# Exercise description
Below are some records; output exactly the lines from the line with "(705, 374) = (524, 445): green" to the line with "(360, 478) = (452, 443): blue", both ends kept, and nothing more.

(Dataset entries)
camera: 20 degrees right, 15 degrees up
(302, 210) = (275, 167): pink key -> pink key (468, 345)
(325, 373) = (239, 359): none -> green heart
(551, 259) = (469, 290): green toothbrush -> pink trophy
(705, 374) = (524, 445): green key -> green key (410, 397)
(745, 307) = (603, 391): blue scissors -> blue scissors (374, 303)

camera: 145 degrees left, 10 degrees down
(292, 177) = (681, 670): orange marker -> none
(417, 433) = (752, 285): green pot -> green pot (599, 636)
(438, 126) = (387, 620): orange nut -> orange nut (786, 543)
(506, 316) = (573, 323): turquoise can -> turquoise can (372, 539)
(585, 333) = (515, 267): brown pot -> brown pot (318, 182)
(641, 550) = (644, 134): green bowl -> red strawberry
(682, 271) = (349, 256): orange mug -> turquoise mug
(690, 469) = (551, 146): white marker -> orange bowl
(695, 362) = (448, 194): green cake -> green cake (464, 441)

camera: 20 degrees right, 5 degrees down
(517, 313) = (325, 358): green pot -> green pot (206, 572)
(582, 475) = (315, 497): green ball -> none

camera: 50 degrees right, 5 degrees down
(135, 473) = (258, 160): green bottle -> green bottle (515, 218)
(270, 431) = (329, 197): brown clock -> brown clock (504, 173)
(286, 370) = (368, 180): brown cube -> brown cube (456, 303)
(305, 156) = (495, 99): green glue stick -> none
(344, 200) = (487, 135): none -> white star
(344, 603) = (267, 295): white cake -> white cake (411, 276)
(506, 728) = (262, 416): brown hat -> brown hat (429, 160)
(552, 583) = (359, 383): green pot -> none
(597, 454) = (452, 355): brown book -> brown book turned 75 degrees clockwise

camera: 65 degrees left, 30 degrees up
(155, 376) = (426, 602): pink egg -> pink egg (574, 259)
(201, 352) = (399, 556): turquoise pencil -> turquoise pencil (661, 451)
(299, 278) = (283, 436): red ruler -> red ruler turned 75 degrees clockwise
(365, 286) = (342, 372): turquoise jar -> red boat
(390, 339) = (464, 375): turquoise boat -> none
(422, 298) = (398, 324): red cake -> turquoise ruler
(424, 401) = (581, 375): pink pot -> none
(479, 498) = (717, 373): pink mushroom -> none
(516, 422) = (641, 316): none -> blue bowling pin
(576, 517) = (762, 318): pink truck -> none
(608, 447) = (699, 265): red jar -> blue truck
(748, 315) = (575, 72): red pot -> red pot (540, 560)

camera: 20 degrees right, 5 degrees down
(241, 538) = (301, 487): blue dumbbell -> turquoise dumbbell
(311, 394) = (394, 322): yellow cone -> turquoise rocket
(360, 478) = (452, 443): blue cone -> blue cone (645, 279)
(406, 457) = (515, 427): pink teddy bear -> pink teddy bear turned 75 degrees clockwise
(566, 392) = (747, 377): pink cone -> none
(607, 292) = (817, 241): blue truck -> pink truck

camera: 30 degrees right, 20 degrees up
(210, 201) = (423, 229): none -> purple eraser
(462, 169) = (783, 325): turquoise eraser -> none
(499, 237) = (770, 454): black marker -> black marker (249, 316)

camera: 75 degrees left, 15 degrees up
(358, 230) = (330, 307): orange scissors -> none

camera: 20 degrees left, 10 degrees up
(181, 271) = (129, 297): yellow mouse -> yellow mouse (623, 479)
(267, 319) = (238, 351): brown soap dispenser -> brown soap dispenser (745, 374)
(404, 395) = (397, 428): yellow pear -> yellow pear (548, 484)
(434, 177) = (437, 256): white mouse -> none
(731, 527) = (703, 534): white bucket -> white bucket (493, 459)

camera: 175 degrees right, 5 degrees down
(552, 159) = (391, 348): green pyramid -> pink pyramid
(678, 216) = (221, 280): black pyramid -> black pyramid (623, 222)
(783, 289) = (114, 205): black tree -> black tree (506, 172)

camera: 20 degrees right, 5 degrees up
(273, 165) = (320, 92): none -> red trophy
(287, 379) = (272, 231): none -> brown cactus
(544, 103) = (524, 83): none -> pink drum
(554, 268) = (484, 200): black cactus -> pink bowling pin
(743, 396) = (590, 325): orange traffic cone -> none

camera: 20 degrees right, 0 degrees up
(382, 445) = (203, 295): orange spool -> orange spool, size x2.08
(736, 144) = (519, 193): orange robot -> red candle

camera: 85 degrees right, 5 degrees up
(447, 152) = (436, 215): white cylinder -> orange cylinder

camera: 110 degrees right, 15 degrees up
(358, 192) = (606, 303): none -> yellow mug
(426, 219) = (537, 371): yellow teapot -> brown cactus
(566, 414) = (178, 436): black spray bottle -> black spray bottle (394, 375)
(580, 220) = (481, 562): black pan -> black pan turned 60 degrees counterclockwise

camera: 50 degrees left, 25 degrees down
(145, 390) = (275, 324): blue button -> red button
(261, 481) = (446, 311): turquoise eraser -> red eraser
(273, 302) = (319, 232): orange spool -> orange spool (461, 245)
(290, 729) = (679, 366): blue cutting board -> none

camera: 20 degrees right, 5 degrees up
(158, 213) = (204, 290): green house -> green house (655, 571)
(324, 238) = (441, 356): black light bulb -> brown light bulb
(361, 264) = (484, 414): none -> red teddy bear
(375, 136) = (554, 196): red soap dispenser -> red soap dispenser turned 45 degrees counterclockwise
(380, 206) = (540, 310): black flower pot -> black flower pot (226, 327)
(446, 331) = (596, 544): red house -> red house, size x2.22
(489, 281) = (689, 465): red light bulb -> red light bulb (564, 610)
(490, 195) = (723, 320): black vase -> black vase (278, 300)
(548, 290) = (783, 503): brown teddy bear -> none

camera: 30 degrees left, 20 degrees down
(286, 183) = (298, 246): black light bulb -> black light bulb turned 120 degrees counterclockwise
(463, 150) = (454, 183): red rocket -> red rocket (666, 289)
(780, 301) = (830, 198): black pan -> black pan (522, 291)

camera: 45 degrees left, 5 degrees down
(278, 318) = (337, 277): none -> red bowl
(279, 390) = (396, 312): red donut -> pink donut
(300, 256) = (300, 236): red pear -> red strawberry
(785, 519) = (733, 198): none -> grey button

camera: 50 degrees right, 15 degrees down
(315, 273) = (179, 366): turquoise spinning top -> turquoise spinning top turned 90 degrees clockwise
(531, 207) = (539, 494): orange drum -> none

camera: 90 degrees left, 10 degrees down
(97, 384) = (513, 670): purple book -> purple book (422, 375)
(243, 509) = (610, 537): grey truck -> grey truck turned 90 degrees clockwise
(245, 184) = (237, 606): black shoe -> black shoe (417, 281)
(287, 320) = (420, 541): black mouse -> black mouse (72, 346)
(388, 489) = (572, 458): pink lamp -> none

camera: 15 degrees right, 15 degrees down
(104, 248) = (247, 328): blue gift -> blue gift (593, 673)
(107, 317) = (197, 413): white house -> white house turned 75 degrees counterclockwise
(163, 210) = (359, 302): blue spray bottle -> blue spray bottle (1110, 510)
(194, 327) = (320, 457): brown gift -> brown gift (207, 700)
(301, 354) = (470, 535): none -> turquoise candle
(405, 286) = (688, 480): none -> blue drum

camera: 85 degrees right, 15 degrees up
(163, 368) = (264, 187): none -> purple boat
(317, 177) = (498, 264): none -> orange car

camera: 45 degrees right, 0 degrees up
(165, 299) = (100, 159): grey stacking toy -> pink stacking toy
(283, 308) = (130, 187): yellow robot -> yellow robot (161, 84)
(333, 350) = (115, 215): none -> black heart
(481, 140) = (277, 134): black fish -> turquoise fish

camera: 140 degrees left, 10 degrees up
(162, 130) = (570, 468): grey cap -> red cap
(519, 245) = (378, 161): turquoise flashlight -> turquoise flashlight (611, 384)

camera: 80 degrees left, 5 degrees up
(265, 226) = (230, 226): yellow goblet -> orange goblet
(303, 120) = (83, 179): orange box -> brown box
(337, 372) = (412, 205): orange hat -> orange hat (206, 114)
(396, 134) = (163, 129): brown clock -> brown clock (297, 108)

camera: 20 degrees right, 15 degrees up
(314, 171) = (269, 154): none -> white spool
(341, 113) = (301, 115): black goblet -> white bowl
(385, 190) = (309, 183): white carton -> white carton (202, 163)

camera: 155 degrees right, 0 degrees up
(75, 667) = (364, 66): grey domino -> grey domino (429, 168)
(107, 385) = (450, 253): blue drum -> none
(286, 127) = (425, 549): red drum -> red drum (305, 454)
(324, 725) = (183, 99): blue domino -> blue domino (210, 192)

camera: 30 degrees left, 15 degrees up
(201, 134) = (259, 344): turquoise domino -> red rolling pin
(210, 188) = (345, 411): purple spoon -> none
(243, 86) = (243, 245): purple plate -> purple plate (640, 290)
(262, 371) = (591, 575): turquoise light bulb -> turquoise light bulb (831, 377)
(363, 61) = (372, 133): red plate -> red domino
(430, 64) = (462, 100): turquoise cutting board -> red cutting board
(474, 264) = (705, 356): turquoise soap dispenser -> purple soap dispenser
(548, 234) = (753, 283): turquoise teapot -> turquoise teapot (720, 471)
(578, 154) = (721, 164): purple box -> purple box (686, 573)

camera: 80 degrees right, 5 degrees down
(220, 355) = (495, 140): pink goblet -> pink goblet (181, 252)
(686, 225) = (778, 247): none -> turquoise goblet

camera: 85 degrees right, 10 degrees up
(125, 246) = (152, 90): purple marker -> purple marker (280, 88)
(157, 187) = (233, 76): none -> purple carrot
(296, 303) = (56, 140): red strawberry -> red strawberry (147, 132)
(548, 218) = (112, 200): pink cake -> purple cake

# Solution
(705, 374) = (524, 445): green key -> green key (410, 397)
(745, 307) = (603, 391): blue scissors -> blue scissors (374, 303)

camera: 145 degrees left, 10 degrees down
(292, 177) = (681, 670): orange marker -> none
(417, 433) = (752, 285): green pot -> green pot (599, 636)
(438, 126) = (387, 620): orange nut -> orange nut (786, 543)
(506, 316) = (573, 323): turquoise can -> turquoise can (372, 539)
(585, 333) = (515, 267): brown pot -> brown pot (318, 182)
(641, 550) = (644, 134): green bowl -> red strawberry
(682, 271) = (349, 256): orange mug -> turquoise mug
(690, 469) = (551, 146): white marker -> orange bowl
(695, 362) = (448, 194): green cake -> green cake (464, 441)

camera: 20 degrees right, 5 degrees down
(517, 313) = (325, 358): green pot -> green pot (206, 572)
(582, 475) = (315, 497): green ball -> none

camera: 50 degrees right, 5 degrees down
(135, 473) = (258, 160): green bottle -> green bottle (515, 218)
(270, 431) = (329, 197): brown clock -> brown clock (504, 173)
(286, 370) = (368, 180): brown cube -> brown cube (456, 303)
(305, 156) = (495, 99): green glue stick -> none
(344, 200) = (487, 135): none -> white star
(344, 603) = (267, 295): white cake -> white cake (411, 276)
(506, 728) = (262, 416): brown hat -> brown hat (429, 160)
(552, 583) = (359, 383): green pot -> none
(597, 454) = (452, 355): brown book -> brown book turned 75 degrees clockwise

camera: 65 degrees left, 30 degrees up
(155, 376) = (426, 602): pink egg -> pink egg (574, 259)
(201, 352) = (399, 556): turquoise pencil -> turquoise pencil (661, 451)
(299, 278) = (283, 436): red ruler -> red ruler turned 75 degrees clockwise
(365, 286) = (342, 372): turquoise jar -> red boat
(390, 339) = (464, 375): turquoise boat -> none
(422, 298) = (398, 324): red cake -> turquoise ruler
(424, 401) = (581, 375): pink pot -> none
(479, 498) = (717, 373): pink mushroom -> none
(516, 422) = (641, 316): none -> blue bowling pin
(576, 517) = (762, 318): pink truck -> none
(608, 447) = (699, 265): red jar -> blue truck
(748, 315) = (575, 72): red pot -> red pot (540, 560)

camera: 20 degrees right, 5 degrees down
(241, 538) = (301, 487): blue dumbbell -> turquoise dumbbell
(311, 394) = (394, 322): yellow cone -> turquoise rocket
(360, 478) = (452, 443): blue cone -> blue cone (645, 279)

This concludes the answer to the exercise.